Arrange the listing below as a numbered list of its lines, omitting any blank lines and leaving the pictures out of the answer.

++++++++++

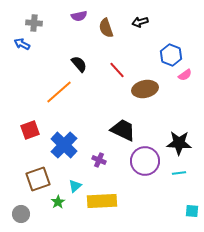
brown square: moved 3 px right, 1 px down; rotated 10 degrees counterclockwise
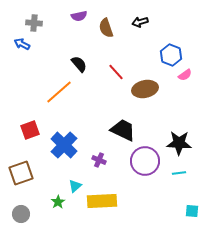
red line: moved 1 px left, 2 px down
brown square: moved 17 px left, 6 px up
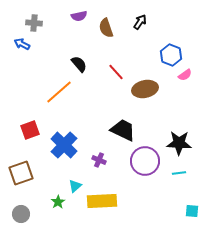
black arrow: rotated 140 degrees clockwise
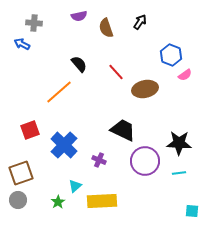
gray circle: moved 3 px left, 14 px up
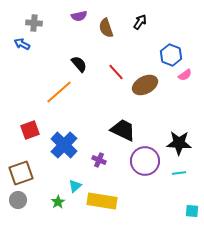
brown ellipse: moved 4 px up; rotated 15 degrees counterclockwise
yellow rectangle: rotated 12 degrees clockwise
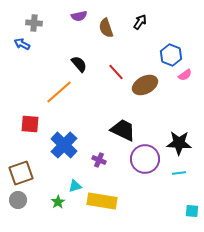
red square: moved 6 px up; rotated 24 degrees clockwise
purple circle: moved 2 px up
cyan triangle: rotated 24 degrees clockwise
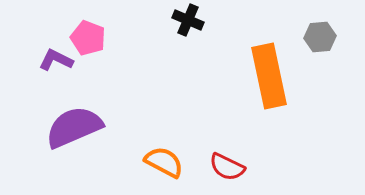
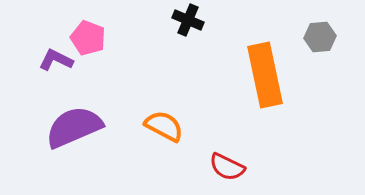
orange rectangle: moved 4 px left, 1 px up
orange semicircle: moved 36 px up
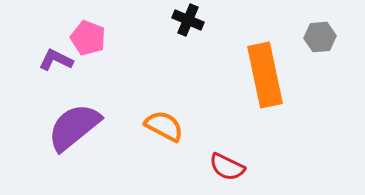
purple semicircle: rotated 16 degrees counterclockwise
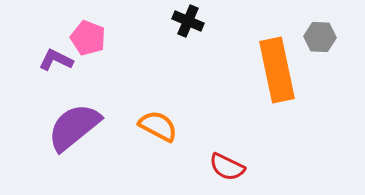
black cross: moved 1 px down
gray hexagon: rotated 8 degrees clockwise
orange rectangle: moved 12 px right, 5 px up
orange semicircle: moved 6 px left
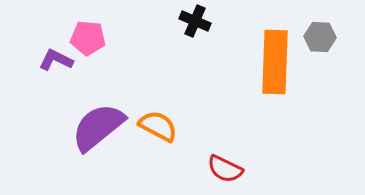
black cross: moved 7 px right
pink pentagon: rotated 16 degrees counterclockwise
orange rectangle: moved 2 px left, 8 px up; rotated 14 degrees clockwise
purple semicircle: moved 24 px right
red semicircle: moved 2 px left, 2 px down
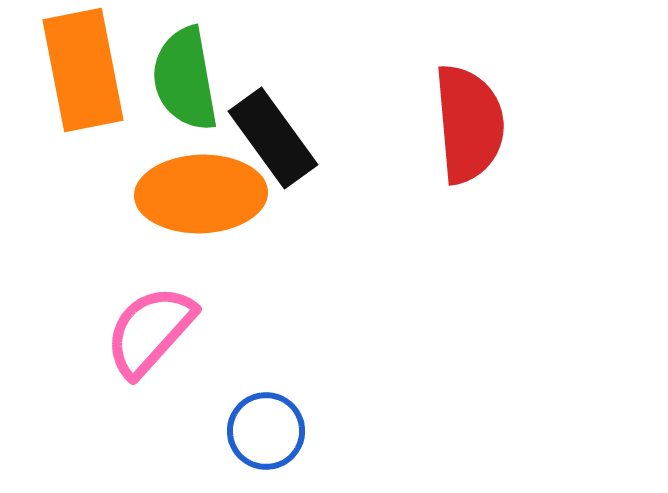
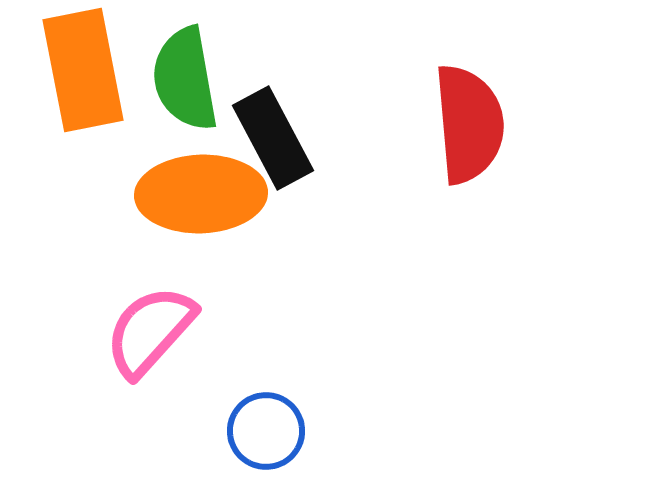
black rectangle: rotated 8 degrees clockwise
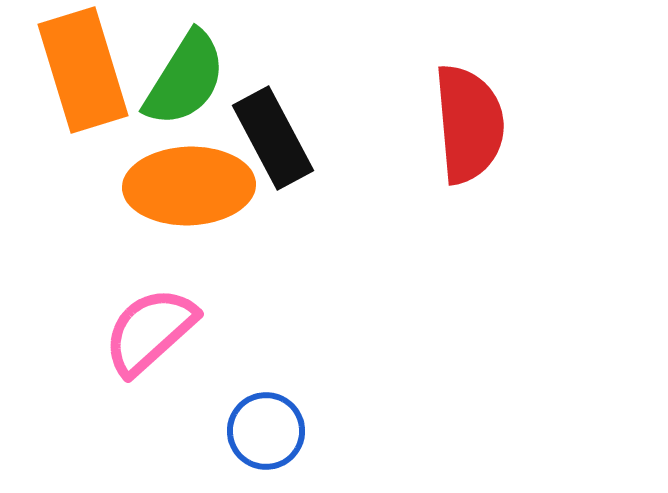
orange rectangle: rotated 6 degrees counterclockwise
green semicircle: rotated 138 degrees counterclockwise
orange ellipse: moved 12 px left, 8 px up
pink semicircle: rotated 6 degrees clockwise
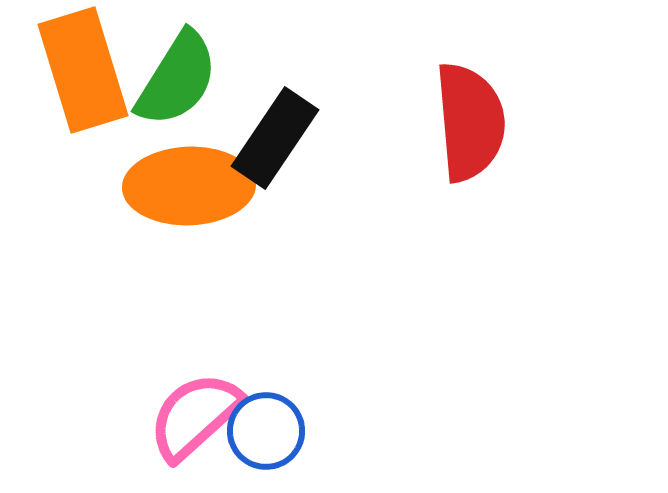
green semicircle: moved 8 px left
red semicircle: moved 1 px right, 2 px up
black rectangle: moved 2 px right; rotated 62 degrees clockwise
pink semicircle: moved 45 px right, 85 px down
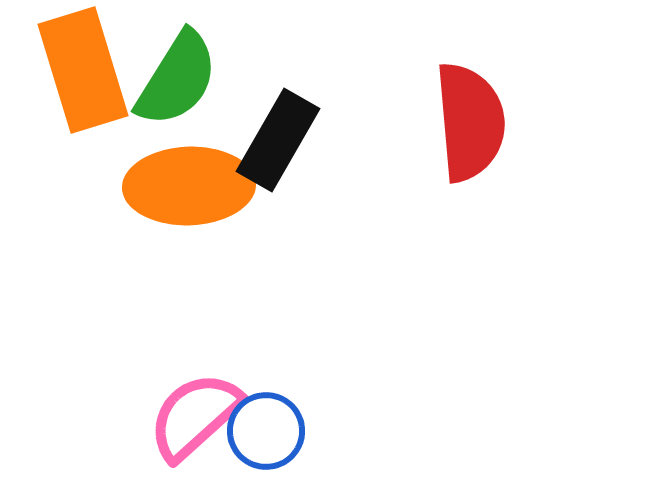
black rectangle: moved 3 px right, 2 px down; rotated 4 degrees counterclockwise
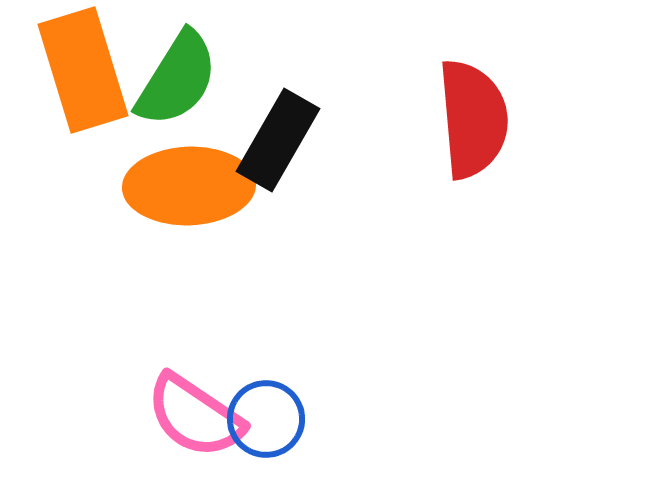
red semicircle: moved 3 px right, 3 px up
pink semicircle: rotated 104 degrees counterclockwise
blue circle: moved 12 px up
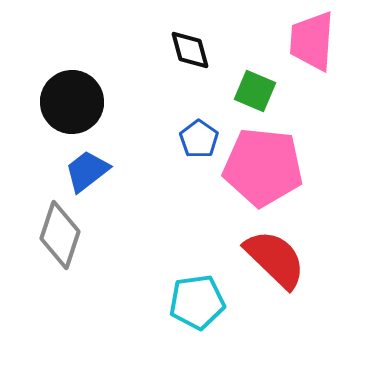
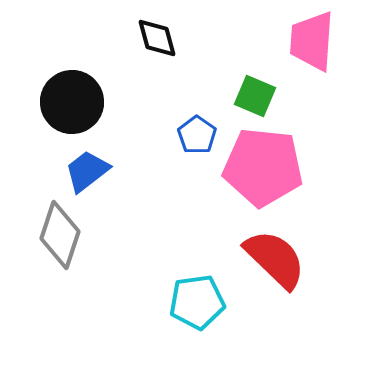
black diamond: moved 33 px left, 12 px up
green square: moved 5 px down
blue pentagon: moved 2 px left, 4 px up
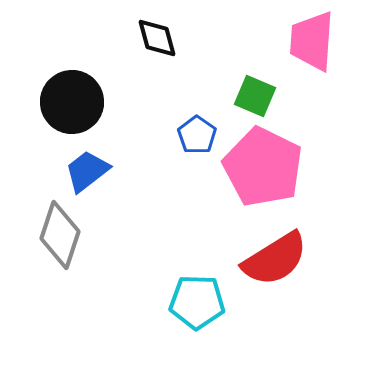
pink pentagon: rotated 20 degrees clockwise
red semicircle: rotated 104 degrees clockwise
cyan pentagon: rotated 10 degrees clockwise
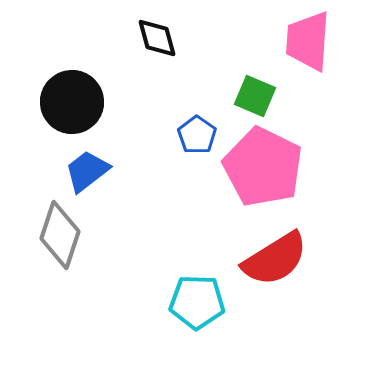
pink trapezoid: moved 4 px left
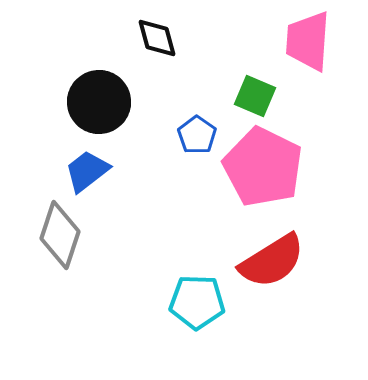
black circle: moved 27 px right
red semicircle: moved 3 px left, 2 px down
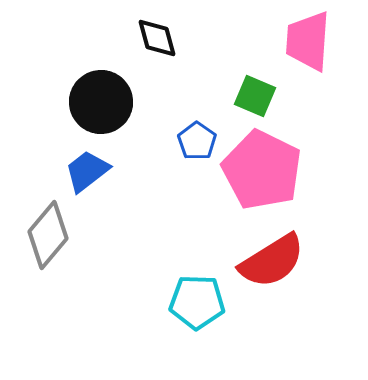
black circle: moved 2 px right
blue pentagon: moved 6 px down
pink pentagon: moved 1 px left, 3 px down
gray diamond: moved 12 px left; rotated 22 degrees clockwise
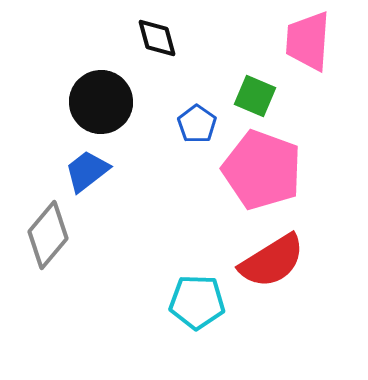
blue pentagon: moved 17 px up
pink pentagon: rotated 6 degrees counterclockwise
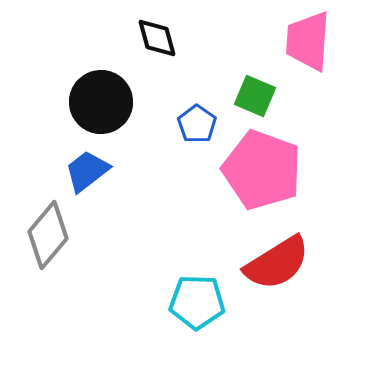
red semicircle: moved 5 px right, 2 px down
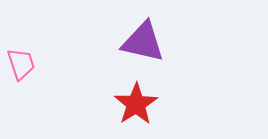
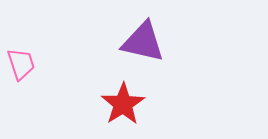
red star: moved 13 px left
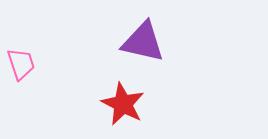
red star: rotated 12 degrees counterclockwise
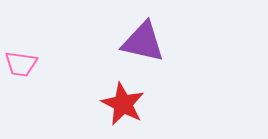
pink trapezoid: rotated 116 degrees clockwise
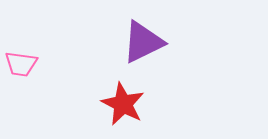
purple triangle: rotated 39 degrees counterclockwise
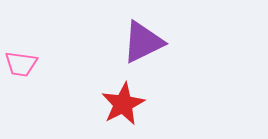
red star: rotated 18 degrees clockwise
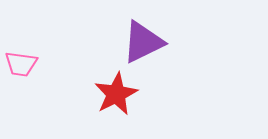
red star: moved 7 px left, 10 px up
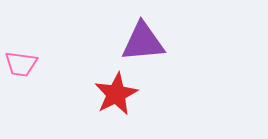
purple triangle: rotated 21 degrees clockwise
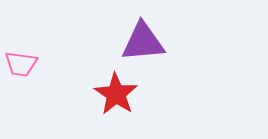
red star: rotated 12 degrees counterclockwise
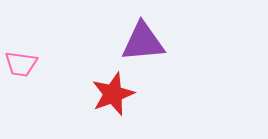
red star: moved 3 px left; rotated 18 degrees clockwise
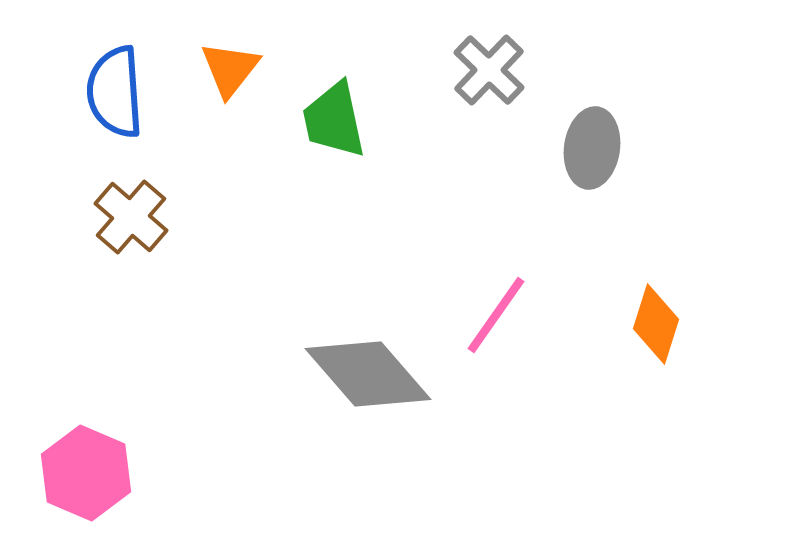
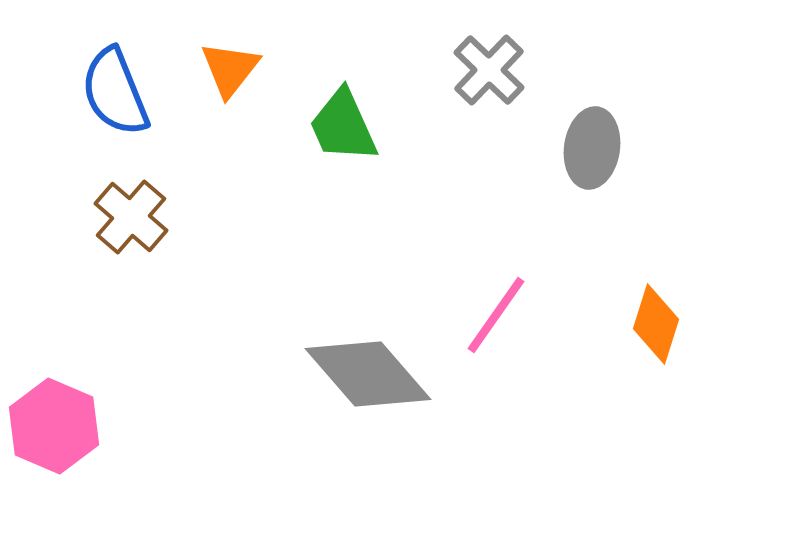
blue semicircle: rotated 18 degrees counterclockwise
green trapezoid: moved 9 px right, 6 px down; rotated 12 degrees counterclockwise
pink hexagon: moved 32 px left, 47 px up
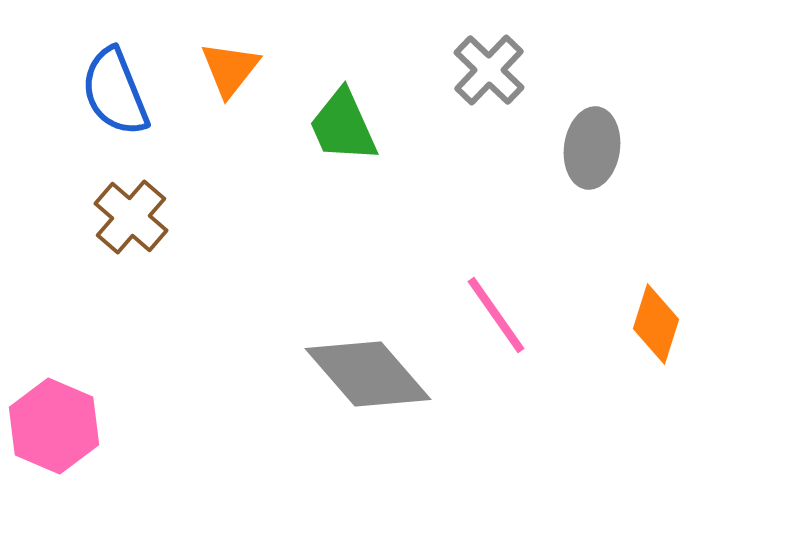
pink line: rotated 70 degrees counterclockwise
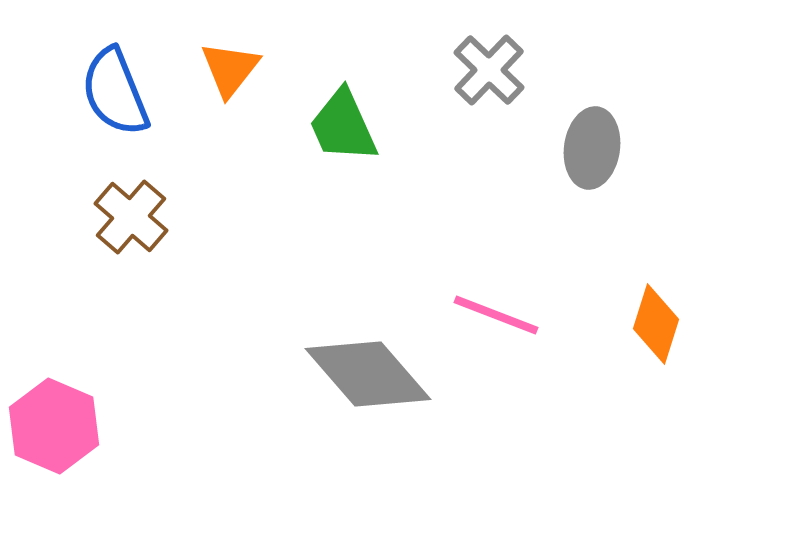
pink line: rotated 34 degrees counterclockwise
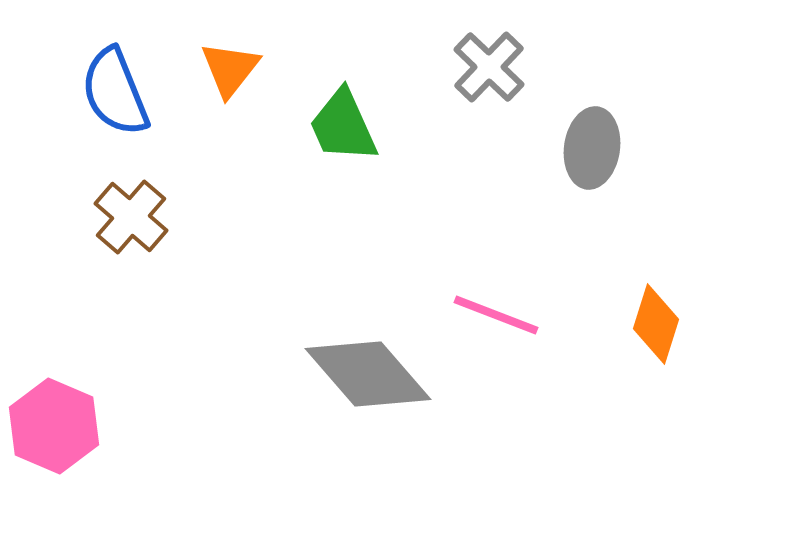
gray cross: moved 3 px up
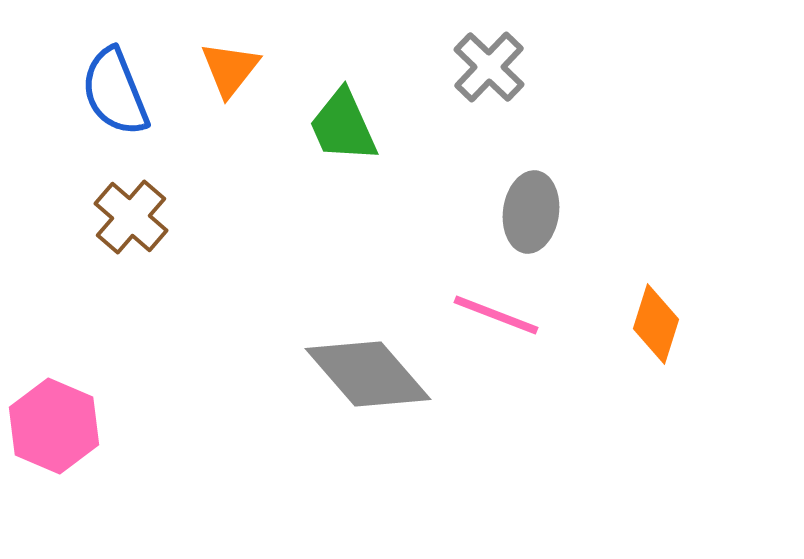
gray ellipse: moved 61 px left, 64 px down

++++++++++

FINAL RESULT:
1. brown square: moved 3 px right, 1 px down; rotated 10 degrees counterclockwise
2. red line: moved 1 px left, 2 px down
3. brown square: moved 17 px left, 6 px up
4. black arrow: rotated 140 degrees clockwise
5. gray circle: moved 3 px left, 14 px up
6. brown ellipse: moved 4 px up; rotated 15 degrees counterclockwise
7. yellow rectangle: rotated 12 degrees clockwise
8. red square: moved 6 px up; rotated 24 degrees clockwise
9. purple circle: moved 2 px up
10. cyan triangle: rotated 24 degrees clockwise
11. orange rectangle: moved 4 px left, 1 px up
12. orange semicircle: moved 36 px up
13. purple semicircle: rotated 16 degrees counterclockwise
14. black cross: moved 1 px down
15. gray hexagon: rotated 8 degrees clockwise
16. orange rectangle: moved 12 px right, 5 px up
17. orange semicircle: moved 6 px left
18. black cross: moved 7 px right
19. pink pentagon: rotated 16 degrees counterclockwise
20. orange rectangle: moved 2 px left, 8 px up; rotated 14 degrees clockwise
21. purple semicircle: moved 24 px right
22. red semicircle: moved 2 px left, 2 px down
23. black rectangle: rotated 8 degrees clockwise
24. orange rectangle: rotated 6 degrees counterclockwise
25. green semicircle: rotated 138 degrees counterclockwise
26. orange ellipse: moved 12 px left, 8 px up
27. pink semicircle: rotated 6 degrees clockwise
28. green semicircle: moved 8 px left
29. red semicircle: moved 1 px right, 2 px up
30. black rectangle: moved 2 px right; rotated 62 degrees clockwise
31. pink semicircle: moved 45 px right, 85 px down
32. black rectangle: moved 3 px right, 2 px down; rotated 4 degrees counterclockwise
33. red semicircle: moved 3 px right, 3 px up
34. pink semicircle: rotated 104 degrees counterclockwise
35. blue circle: moved 12 px up
36. black diamond: moved 33 px left, 12 px up
37. green square: moved 5 px down
38. blue pentagon: moved 2 px left, 4 px up
39. pink pentagon: rotated 20 degrees clockwise
40. red semicircle: rotated 104 degrees clockwise
41. cyan pentagon: rotated 10 degrees clockwise
42. pink trapezoid: moved 4 px left
43. black circle: moved 27 px right
44. red semicircle: moved 3 px left, 2 px down
45. black circle: moved 2 px right
46. blue pentagon: moved 6 px down
47. pink pentagon: moved 1 px left, 3 px down
48. gray diamond: moved 12 px left; rotated 22 degrees clockwise
49. blue pentagon: moved 17 px up
50. pink pentagon: rotated 6 degrees counterclockwise
51. red semicircle: moved 5 px right, 2 px down
52. red star: moved 13 px left
53. red star: rotated 12 degrees counterclockwise
54. pink trapezoid: rotated 116 degrees clockwise
55. purple triangle: rotated 39 degrees counterclockwise
56. red star: rotated 18 degrees clockwise
57. red star: moved 7 px left, 10 px up
58. purple triangle: rotated 21 degrees clockwise
59. red star: rotated 12 degrees counterclockwise
60. red star: moved 3 px left; rotated 18 degrees clockwise
61. blue semicircle: rotated 18 degrees counterclockwise
62. green trapezoid: moved 9 px right, 6 px down; rotated 12 degrees counterclockwise
63. pink hexagon: moved 32 px left, 47 px up
64. pink line: rotated 70 degrees counterclockwise
65. pink line: rotated 34 degrees counterclockwise
66. gray cross: moved 3 px up
67. gray ellipse: moved 61 px left, 64 px down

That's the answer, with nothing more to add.